**About this task:** The answer must be one number: how many lines in the records below contain the string "lime".

--- Listed entries ---

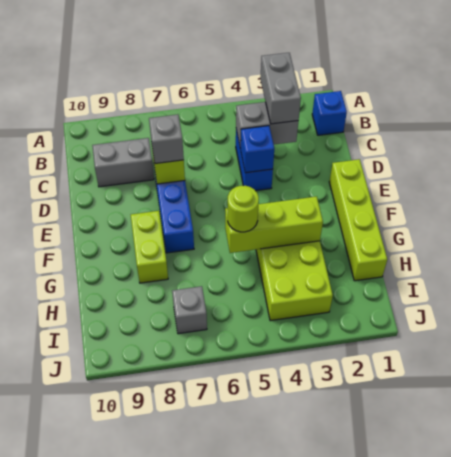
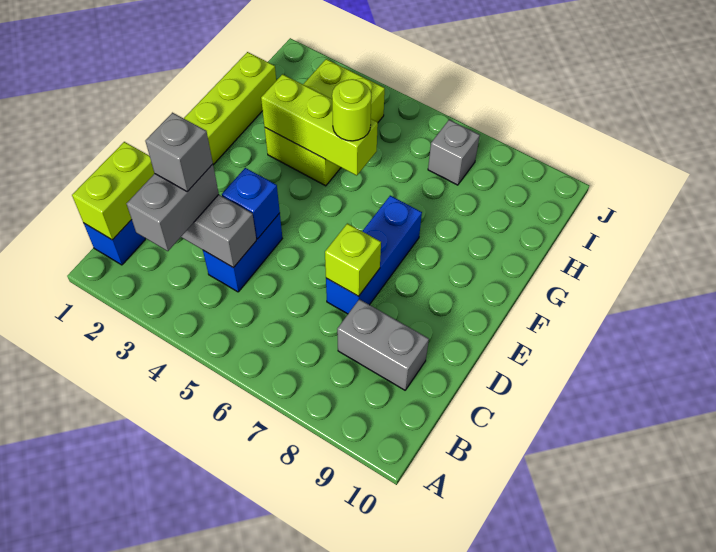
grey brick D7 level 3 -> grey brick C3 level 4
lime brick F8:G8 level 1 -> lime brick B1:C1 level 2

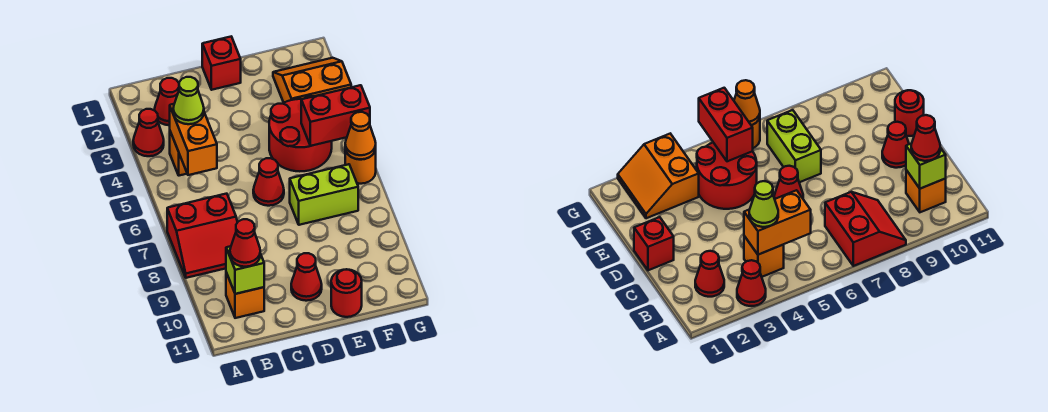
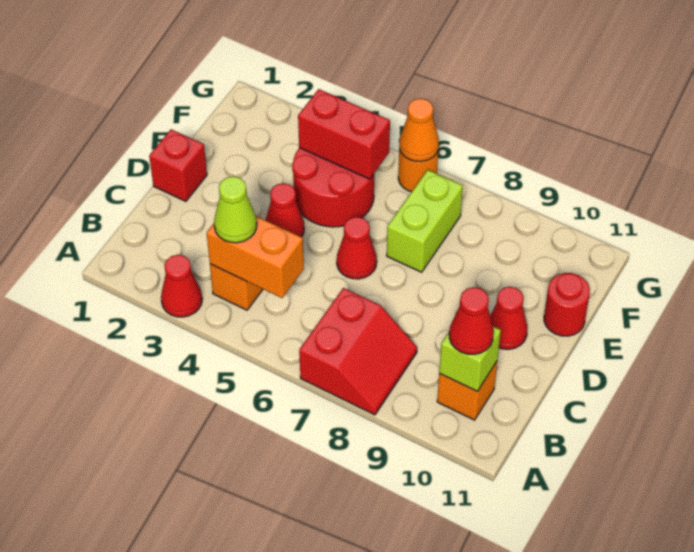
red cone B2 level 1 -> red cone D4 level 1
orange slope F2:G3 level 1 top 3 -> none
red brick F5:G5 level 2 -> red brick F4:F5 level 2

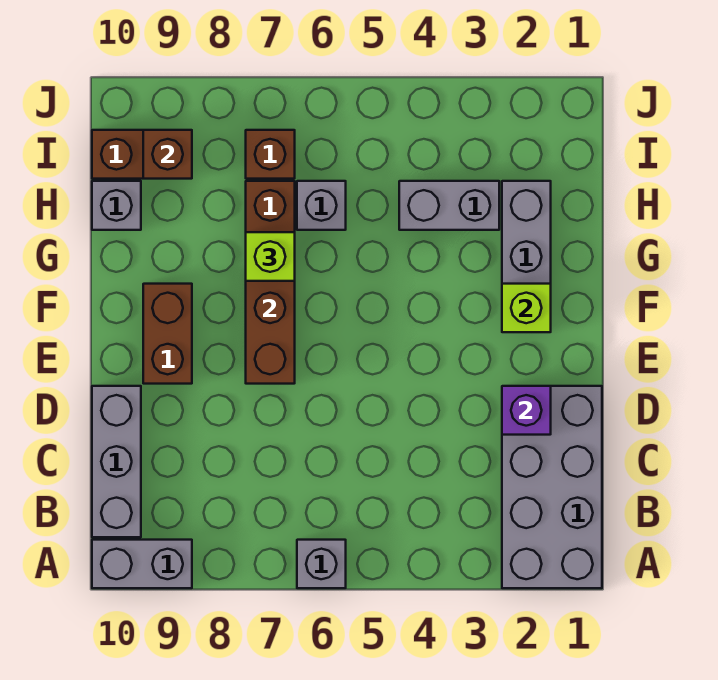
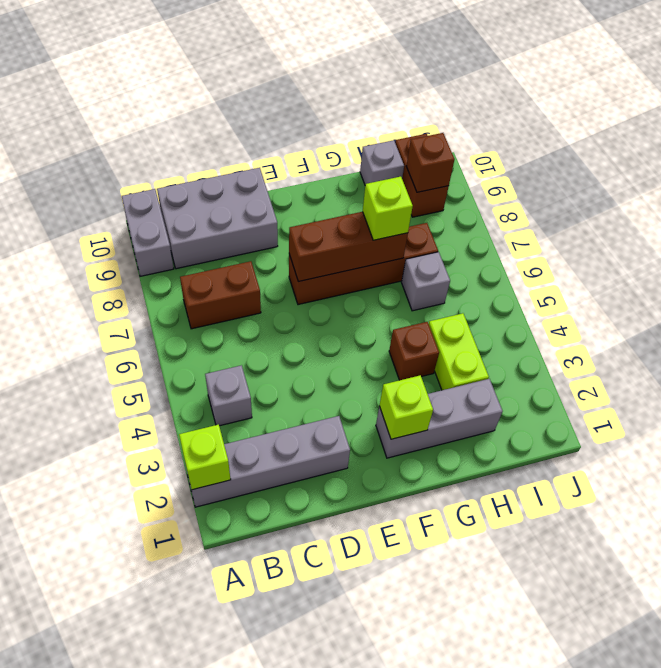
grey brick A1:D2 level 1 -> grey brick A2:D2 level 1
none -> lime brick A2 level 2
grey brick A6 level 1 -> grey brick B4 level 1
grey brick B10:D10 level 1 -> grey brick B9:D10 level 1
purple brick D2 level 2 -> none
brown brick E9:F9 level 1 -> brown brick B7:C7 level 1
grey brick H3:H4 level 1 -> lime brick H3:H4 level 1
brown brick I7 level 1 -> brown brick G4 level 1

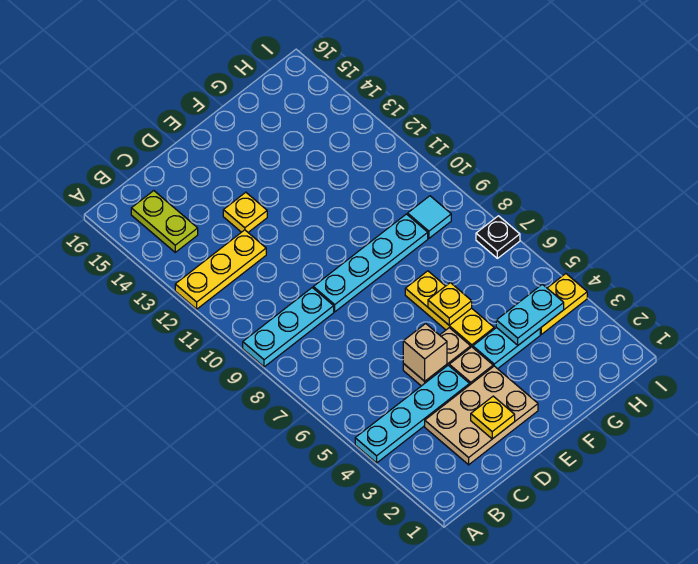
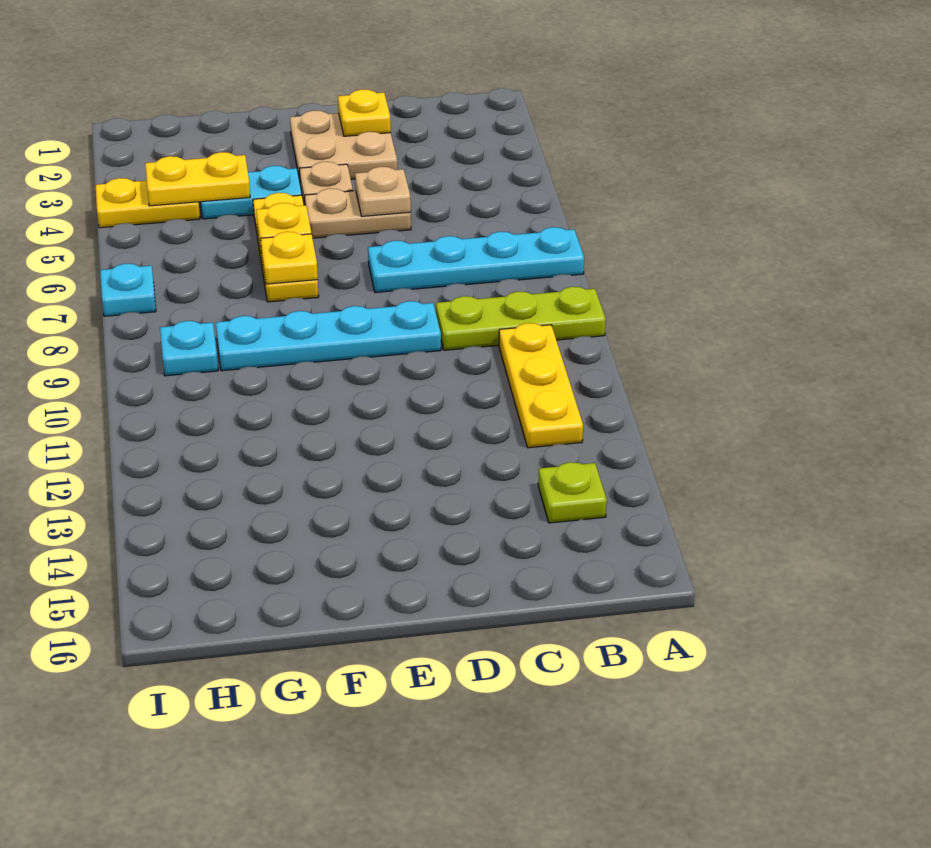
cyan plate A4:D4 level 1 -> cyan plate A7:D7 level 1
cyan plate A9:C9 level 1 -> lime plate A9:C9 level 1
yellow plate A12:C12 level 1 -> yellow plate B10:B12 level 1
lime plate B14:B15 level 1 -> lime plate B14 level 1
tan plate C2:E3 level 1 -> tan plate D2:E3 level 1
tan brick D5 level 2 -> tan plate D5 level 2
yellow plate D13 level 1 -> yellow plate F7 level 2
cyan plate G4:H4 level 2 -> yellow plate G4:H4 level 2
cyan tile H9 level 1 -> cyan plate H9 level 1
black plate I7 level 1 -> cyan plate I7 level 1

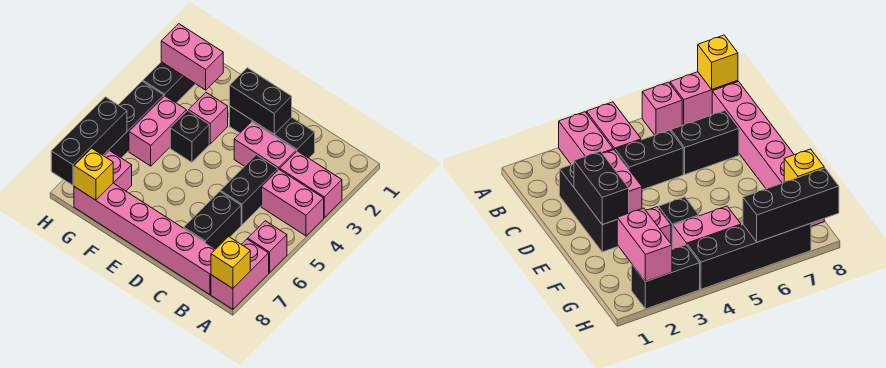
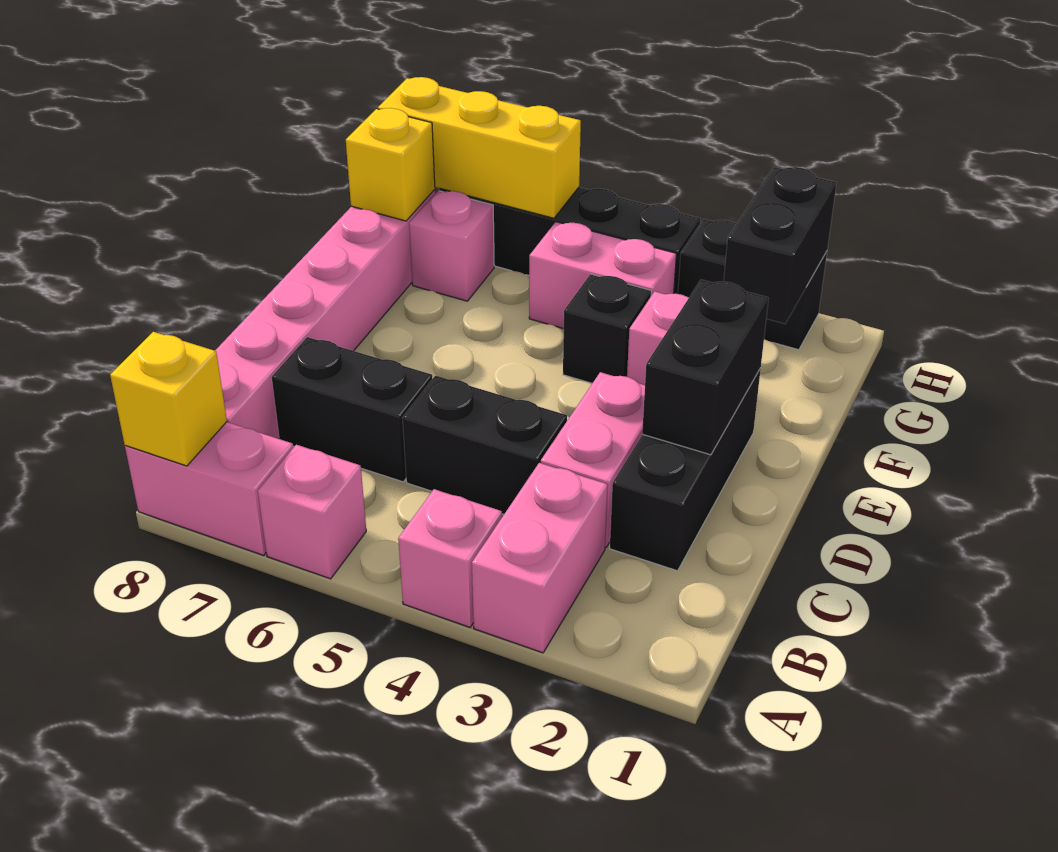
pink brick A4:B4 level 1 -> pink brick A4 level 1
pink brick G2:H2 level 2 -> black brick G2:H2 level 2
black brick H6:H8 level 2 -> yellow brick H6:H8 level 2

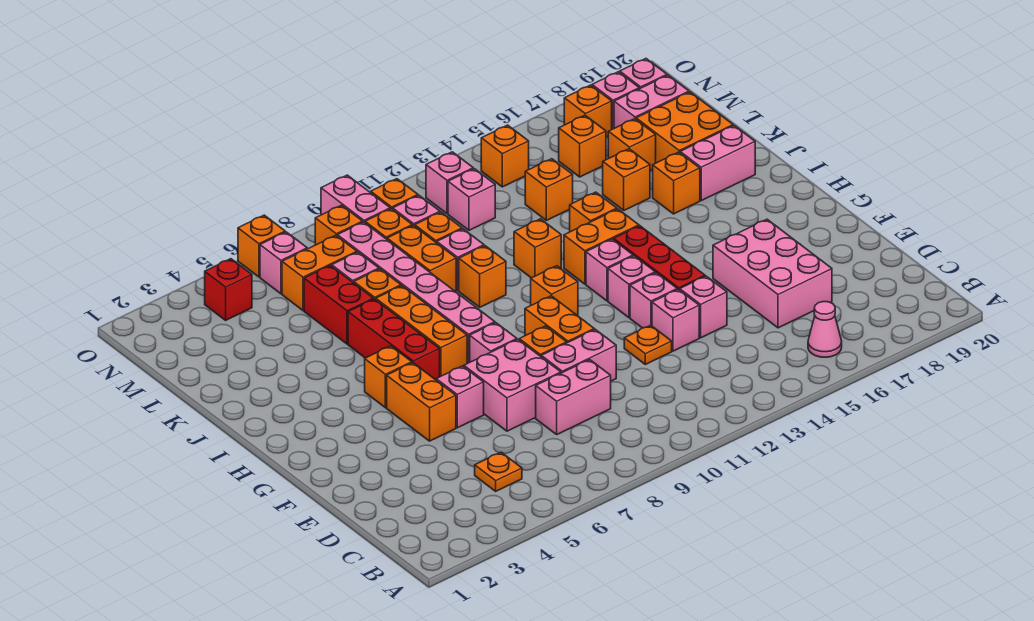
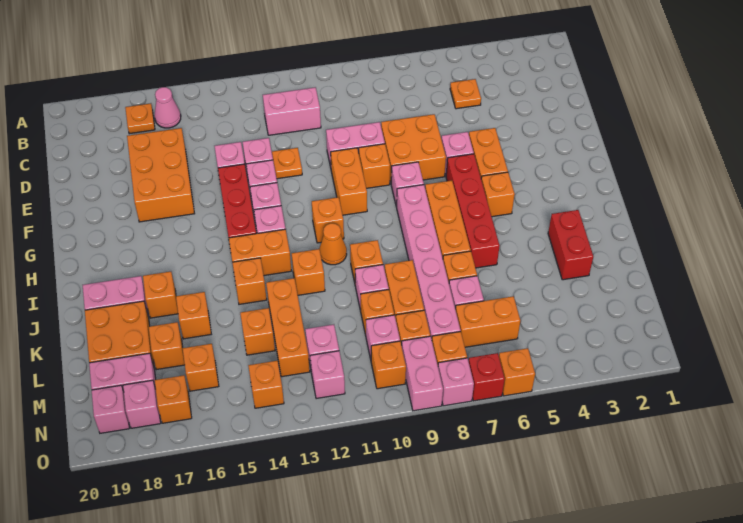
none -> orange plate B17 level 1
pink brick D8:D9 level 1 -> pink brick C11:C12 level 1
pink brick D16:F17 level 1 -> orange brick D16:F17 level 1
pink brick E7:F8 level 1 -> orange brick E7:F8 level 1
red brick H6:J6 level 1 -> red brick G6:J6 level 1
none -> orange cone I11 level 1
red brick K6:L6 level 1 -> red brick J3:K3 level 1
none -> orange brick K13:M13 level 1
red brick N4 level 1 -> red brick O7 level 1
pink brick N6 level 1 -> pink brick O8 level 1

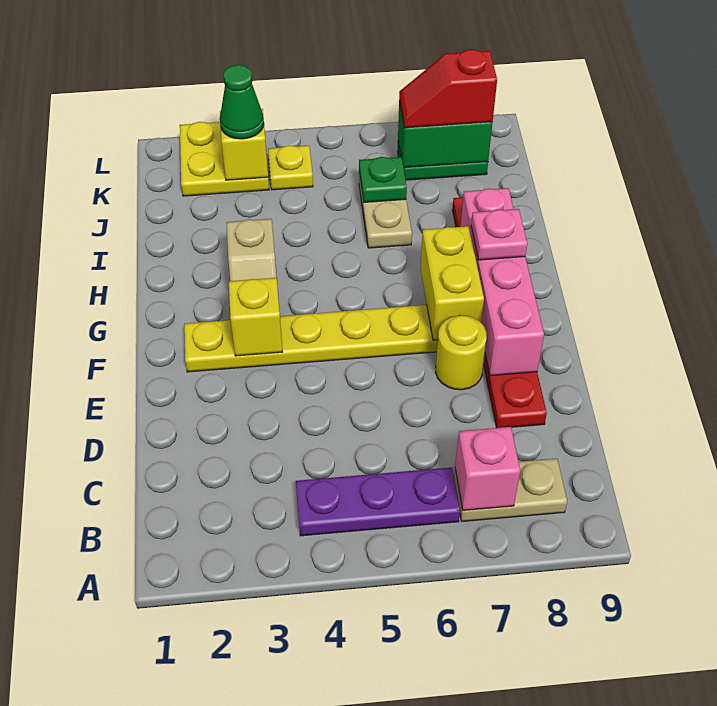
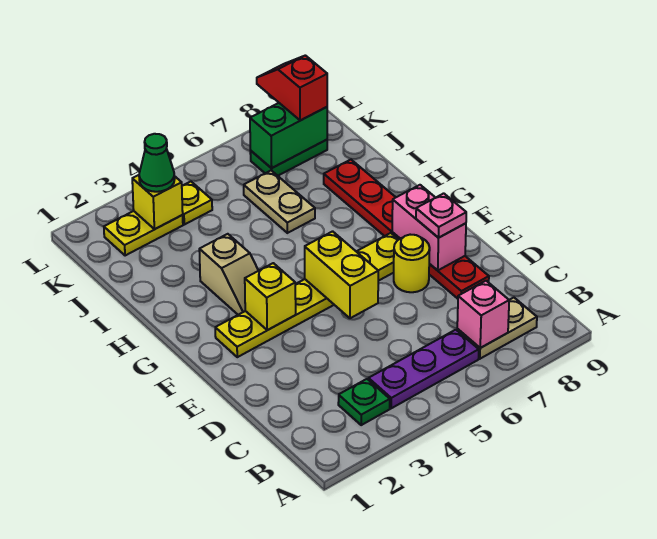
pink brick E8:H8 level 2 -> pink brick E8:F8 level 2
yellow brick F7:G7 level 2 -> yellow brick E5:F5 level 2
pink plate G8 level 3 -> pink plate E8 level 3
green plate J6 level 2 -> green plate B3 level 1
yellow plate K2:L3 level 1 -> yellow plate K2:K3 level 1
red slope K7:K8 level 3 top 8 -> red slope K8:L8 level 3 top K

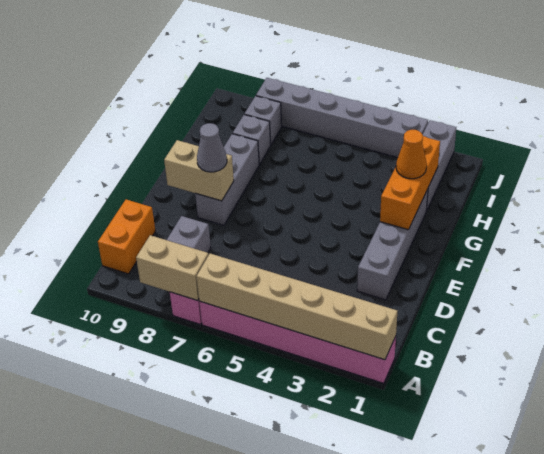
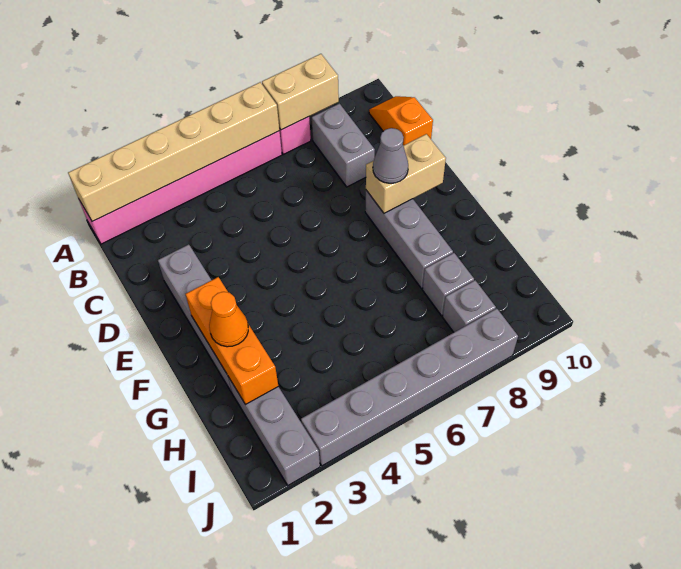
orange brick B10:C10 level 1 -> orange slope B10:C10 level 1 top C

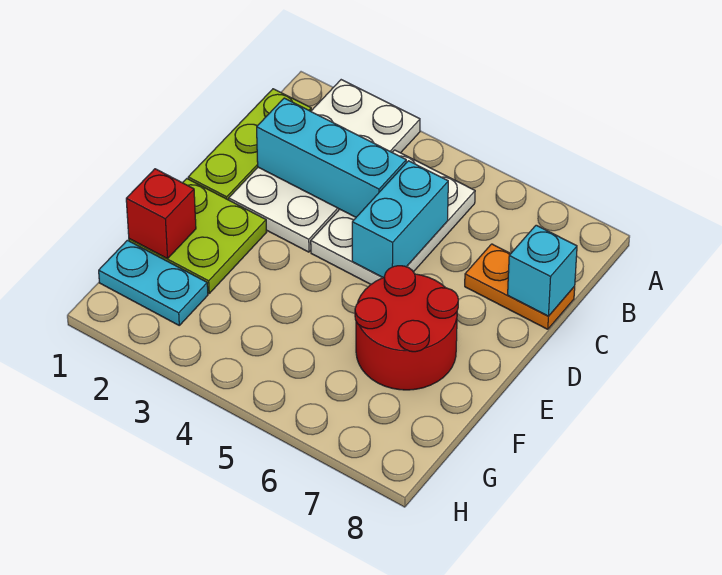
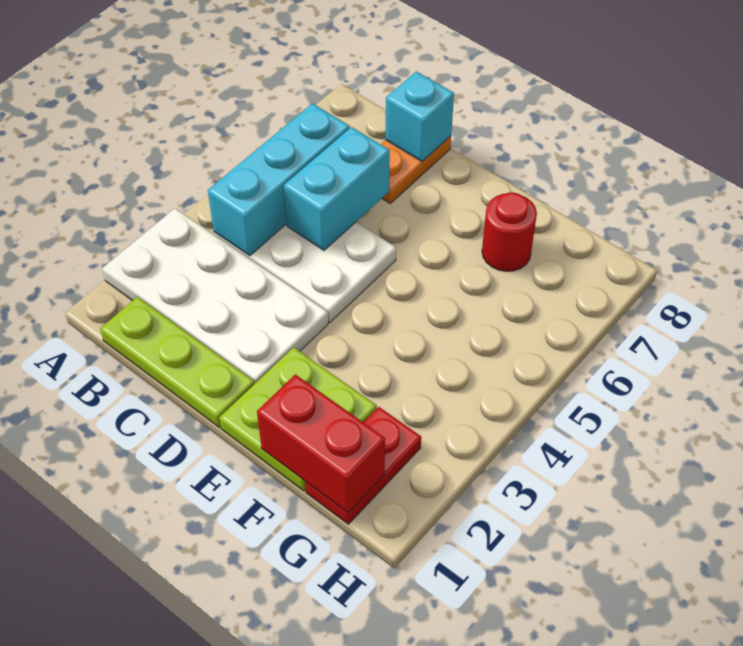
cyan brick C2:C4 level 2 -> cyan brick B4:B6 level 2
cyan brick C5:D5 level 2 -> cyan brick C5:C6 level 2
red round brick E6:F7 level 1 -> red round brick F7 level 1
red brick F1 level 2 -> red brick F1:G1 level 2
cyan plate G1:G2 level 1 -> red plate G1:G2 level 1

---

**Finished exercise:** 5